▸ **WORK ORDER**
The listing is to be reproduced exactly, excluding its pictures.

▸ **GIVEN DATA**
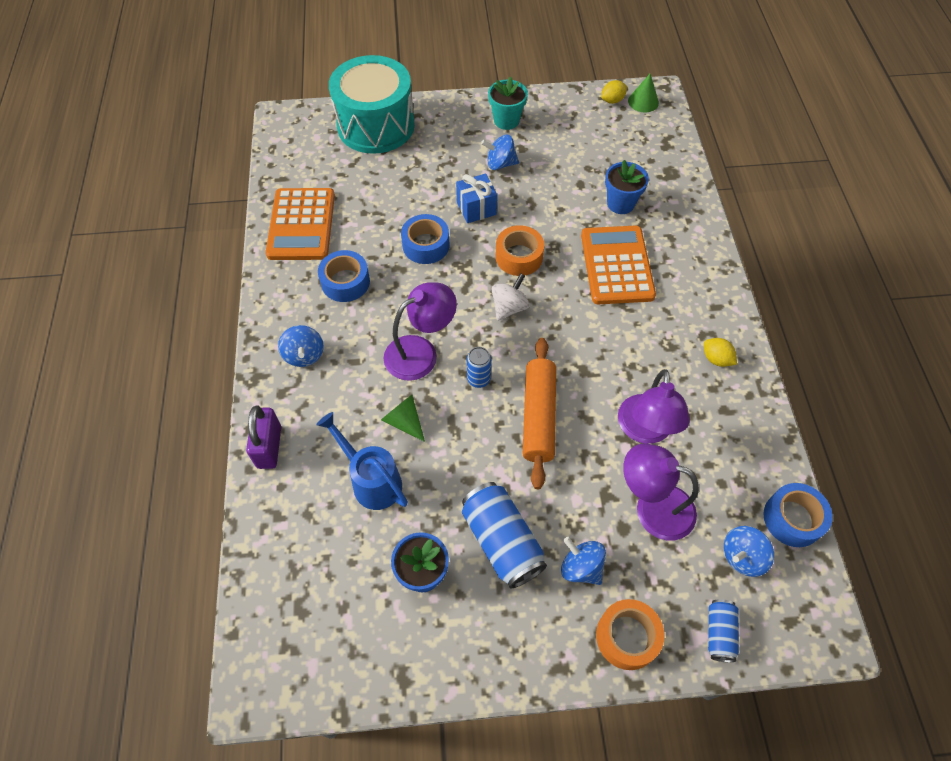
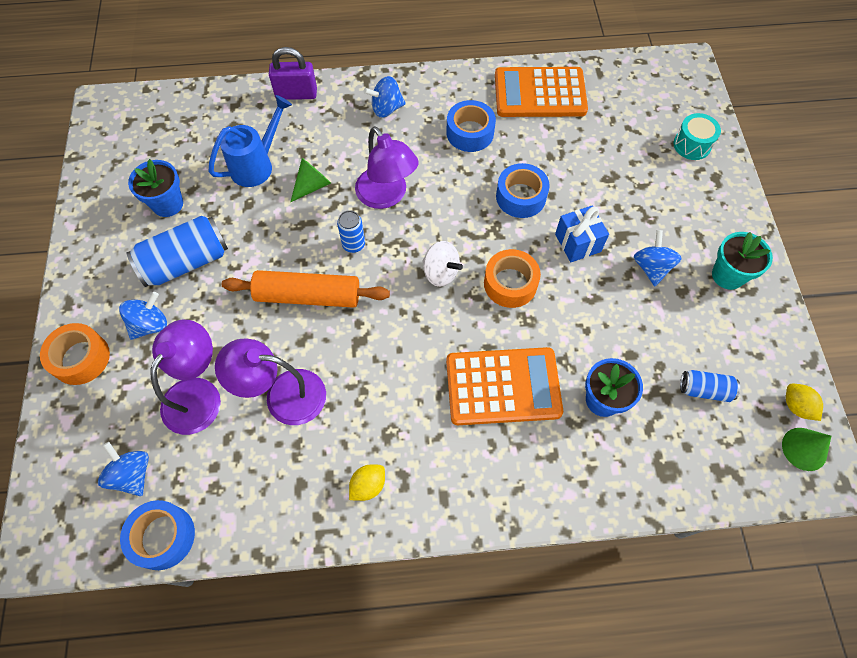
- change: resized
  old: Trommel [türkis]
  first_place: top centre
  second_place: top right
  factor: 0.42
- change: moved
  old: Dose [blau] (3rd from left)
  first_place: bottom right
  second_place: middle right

▸ **SOLUTION**
- change: resized
  old: Trommel [türkis]
  first_place: top centre
  second_place: top right
  factor: 0.42
- change: moved
  old: Dose [blau] (3rd from left)
  first_place: bottom right
  second_place: middle right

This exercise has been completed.